[Collected data entries]

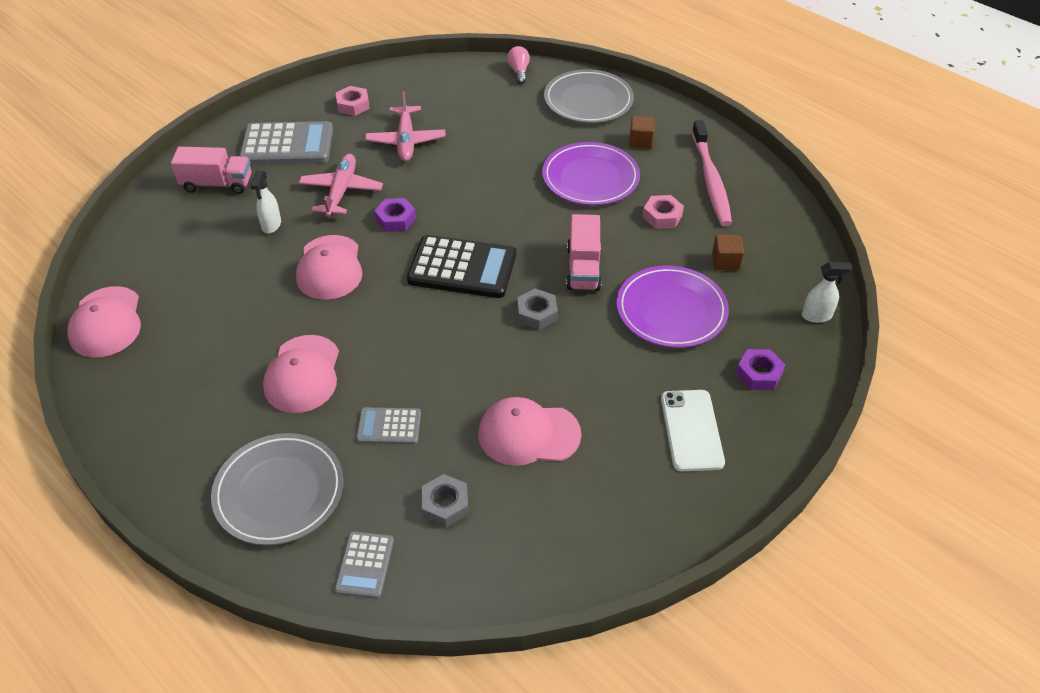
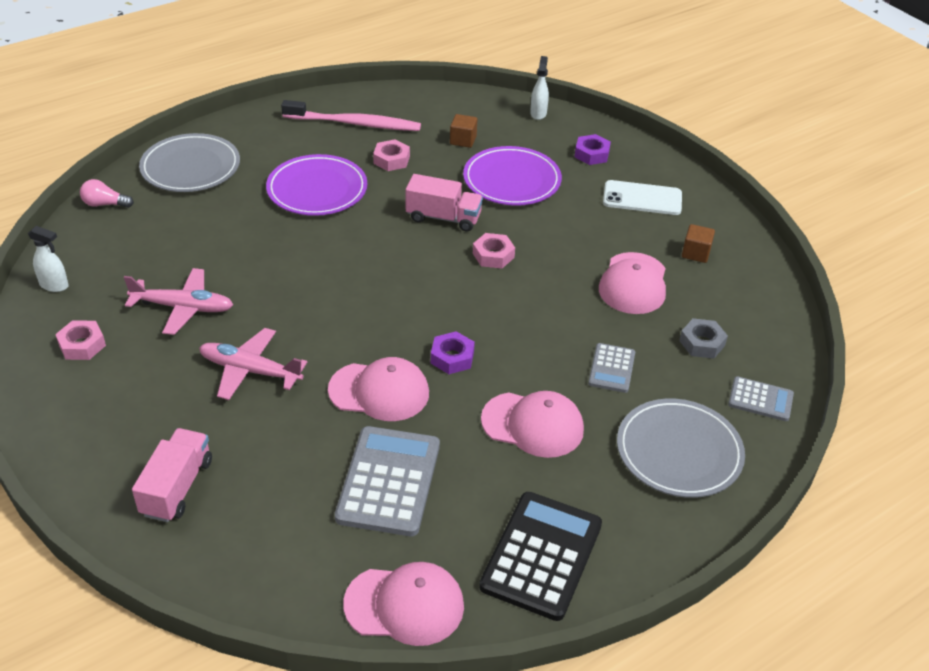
camera: 80 degrees left, 5 degrees down
grey calculator [239,121,333,165] -> grey calculator moved to [335,426,440,536]
white spray bottle [250,171,281,234] -> white spray bottle moved to [28,226,69,292]
purple nut [374,198,416,232] -> purple nut moved to [431,331,475,374]
black calculator [407,235,516,298] -> black calculator moved to [479,492,602,621]
grey nut [517,289,558,330] -> pink nut [473,233,515,268]
brown cube [629,116,655,149] -> brown cube moved to [682,224,715,263]

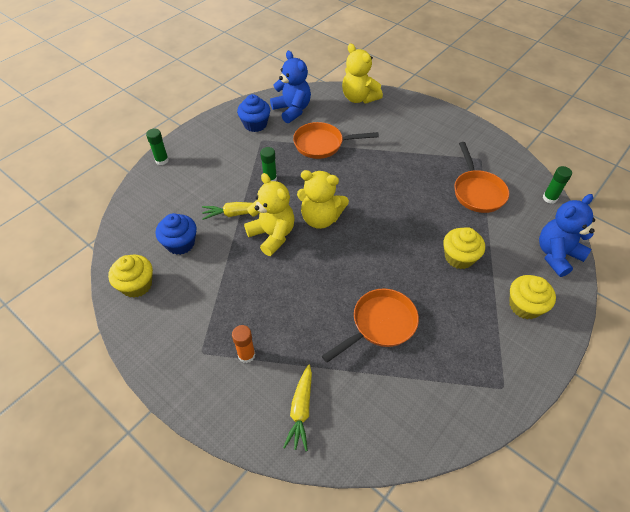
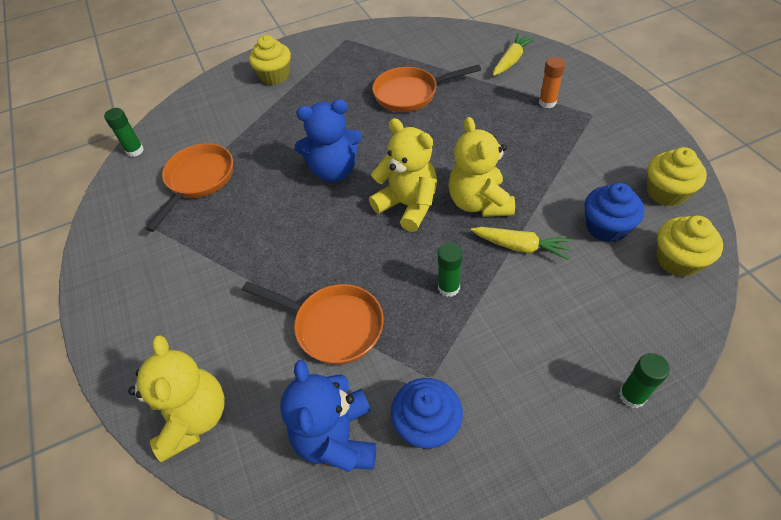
camera: 150 degrees left, 0 degrees up
yellow cupcake [443,227,485,269] -> yellow cupcake moved to [657,215,723,277]
blue teddy bear [539,194,595,277] -> blue teddy bear moved to [294,99,362,182]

== Task description ==
Quote the records above in full, dropping each picture.

== Result of this task ==
camera: 80 degrees left, 5 degrees down
grey calculator [239,121,333,165] -> grey calculator moved to [335,426,440,536]
white spray bottle [250,171,281,234] -> white spray bottle moved to [28,226,69,292]
purple nut [374,198,416,232] -> purple nut moved to [431,331,475,374]
black calculator [407,235,516,298] -> black calculator moved to [479,492,602,621]
grey nut [517,289,558,330] -> pink nut [473,233,515,268]
brown cube [629,116,655,149] -> brown cube moved to [682,224,715,263]

camera: 150 degrees left, 0 degrees up
yellow cupcake [443,227,485,269] -> yellow cupcake moved to [657,215,723,277]
blue teddy bear [539,194,595,277] -> blue teddy bear moved to [294,99,362,182]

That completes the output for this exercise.